→ **WHAT NEEDS TO BE DONE**
Please say how many lines in the records below contain the word "pencil". Give only the number.

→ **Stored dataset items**
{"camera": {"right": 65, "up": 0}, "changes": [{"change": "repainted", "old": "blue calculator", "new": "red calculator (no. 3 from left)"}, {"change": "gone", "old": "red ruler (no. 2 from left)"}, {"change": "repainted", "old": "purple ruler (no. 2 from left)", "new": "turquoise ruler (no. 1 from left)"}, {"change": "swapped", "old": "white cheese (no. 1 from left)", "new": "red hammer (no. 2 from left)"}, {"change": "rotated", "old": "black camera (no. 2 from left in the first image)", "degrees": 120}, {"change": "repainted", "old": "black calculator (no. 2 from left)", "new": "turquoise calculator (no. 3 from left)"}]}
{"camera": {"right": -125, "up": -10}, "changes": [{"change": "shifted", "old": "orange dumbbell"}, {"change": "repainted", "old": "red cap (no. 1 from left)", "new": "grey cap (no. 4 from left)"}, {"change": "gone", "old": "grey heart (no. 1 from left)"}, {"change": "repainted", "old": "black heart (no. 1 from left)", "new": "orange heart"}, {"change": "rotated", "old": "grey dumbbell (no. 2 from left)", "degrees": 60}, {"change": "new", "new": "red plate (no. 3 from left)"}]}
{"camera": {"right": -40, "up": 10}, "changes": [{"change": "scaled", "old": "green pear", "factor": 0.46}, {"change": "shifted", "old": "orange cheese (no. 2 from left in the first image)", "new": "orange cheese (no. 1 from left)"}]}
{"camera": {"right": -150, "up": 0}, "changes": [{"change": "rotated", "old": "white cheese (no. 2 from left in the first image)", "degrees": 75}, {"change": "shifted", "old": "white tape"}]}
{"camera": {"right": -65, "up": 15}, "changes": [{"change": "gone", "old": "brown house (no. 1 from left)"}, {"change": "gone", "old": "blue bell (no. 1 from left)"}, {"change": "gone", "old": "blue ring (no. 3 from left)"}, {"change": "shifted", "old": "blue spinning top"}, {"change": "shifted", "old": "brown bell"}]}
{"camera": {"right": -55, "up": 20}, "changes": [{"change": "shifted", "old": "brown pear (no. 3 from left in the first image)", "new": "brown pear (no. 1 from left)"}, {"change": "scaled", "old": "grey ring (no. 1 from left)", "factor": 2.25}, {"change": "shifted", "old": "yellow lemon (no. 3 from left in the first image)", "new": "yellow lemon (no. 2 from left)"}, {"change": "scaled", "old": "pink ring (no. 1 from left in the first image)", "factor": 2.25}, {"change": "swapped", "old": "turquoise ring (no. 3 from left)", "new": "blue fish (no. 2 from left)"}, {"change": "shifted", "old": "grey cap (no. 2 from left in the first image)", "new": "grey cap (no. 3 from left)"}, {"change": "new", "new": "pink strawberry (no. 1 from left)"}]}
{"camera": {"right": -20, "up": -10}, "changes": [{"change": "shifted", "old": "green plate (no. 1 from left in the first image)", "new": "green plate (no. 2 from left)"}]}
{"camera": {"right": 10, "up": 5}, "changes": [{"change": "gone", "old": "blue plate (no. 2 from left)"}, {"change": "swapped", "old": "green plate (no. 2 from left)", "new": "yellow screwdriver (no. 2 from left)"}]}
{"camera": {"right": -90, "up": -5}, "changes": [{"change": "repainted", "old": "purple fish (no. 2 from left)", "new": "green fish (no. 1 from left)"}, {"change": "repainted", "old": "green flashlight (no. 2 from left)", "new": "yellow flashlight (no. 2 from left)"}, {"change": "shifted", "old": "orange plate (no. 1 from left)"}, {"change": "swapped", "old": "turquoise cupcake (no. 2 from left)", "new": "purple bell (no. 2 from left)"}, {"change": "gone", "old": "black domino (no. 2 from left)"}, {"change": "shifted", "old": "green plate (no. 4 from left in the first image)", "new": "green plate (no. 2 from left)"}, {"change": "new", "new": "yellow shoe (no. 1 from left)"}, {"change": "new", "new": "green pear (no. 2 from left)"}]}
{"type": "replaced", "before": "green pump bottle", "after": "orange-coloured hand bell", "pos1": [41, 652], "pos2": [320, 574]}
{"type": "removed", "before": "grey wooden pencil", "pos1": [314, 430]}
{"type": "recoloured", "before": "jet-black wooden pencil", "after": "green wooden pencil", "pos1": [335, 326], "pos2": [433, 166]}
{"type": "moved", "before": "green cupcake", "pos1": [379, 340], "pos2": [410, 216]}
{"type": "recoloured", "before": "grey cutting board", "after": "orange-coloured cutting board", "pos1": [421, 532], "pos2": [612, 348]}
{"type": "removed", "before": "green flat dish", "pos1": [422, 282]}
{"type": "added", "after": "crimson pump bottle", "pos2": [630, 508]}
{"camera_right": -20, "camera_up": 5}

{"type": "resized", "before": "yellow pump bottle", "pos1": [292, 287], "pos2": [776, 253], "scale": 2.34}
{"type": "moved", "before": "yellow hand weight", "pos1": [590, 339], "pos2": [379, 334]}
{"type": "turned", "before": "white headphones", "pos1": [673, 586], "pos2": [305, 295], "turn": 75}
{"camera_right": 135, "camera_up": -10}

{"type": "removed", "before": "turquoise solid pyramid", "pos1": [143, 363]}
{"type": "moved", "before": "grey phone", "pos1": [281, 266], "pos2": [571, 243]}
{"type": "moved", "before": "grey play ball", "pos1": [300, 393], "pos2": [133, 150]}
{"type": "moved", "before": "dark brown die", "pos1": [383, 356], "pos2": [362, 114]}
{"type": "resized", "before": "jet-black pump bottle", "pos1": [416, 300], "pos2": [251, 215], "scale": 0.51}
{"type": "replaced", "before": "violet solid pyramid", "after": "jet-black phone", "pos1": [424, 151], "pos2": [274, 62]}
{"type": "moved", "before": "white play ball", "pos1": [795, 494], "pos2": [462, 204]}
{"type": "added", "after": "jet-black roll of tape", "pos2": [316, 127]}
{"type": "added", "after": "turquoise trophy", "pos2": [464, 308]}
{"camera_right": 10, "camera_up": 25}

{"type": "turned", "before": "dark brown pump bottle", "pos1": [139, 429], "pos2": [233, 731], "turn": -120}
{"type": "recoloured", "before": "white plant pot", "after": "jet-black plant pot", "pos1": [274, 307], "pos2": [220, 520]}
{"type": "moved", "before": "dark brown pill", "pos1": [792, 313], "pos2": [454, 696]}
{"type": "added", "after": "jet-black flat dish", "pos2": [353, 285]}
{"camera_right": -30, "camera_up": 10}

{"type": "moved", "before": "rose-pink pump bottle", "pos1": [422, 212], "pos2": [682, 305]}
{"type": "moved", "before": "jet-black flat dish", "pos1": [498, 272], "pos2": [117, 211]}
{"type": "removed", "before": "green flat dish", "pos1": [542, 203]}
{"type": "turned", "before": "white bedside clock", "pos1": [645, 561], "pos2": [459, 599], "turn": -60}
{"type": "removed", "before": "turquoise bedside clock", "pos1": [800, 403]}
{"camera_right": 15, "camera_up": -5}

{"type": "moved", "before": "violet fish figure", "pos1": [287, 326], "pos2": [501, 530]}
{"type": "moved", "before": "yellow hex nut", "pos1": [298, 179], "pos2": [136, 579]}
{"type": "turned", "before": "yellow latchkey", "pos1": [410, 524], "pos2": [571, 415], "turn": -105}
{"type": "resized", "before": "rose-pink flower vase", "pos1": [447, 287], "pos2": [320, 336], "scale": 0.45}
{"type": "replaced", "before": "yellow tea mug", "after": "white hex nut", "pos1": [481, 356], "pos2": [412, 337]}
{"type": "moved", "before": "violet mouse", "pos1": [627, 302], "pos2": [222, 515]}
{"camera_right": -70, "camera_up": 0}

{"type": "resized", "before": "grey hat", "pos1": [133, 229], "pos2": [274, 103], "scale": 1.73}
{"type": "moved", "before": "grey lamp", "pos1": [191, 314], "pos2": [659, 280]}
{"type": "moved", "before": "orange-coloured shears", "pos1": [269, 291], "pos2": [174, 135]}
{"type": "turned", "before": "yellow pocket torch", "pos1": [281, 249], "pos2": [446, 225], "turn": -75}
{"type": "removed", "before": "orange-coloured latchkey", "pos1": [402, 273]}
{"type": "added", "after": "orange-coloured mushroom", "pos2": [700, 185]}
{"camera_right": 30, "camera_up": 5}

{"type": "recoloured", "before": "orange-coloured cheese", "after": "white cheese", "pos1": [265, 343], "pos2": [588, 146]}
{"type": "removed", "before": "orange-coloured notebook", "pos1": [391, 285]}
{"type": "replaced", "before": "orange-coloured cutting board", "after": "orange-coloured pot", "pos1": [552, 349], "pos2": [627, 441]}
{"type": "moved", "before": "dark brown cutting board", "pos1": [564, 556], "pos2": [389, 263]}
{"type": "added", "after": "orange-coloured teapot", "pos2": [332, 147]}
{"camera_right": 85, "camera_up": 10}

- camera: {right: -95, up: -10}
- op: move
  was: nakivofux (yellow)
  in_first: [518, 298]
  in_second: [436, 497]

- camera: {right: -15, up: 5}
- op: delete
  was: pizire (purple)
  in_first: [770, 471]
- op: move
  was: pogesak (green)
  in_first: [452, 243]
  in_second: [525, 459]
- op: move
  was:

→ **ANSWER TO THIS PROBLEM**
2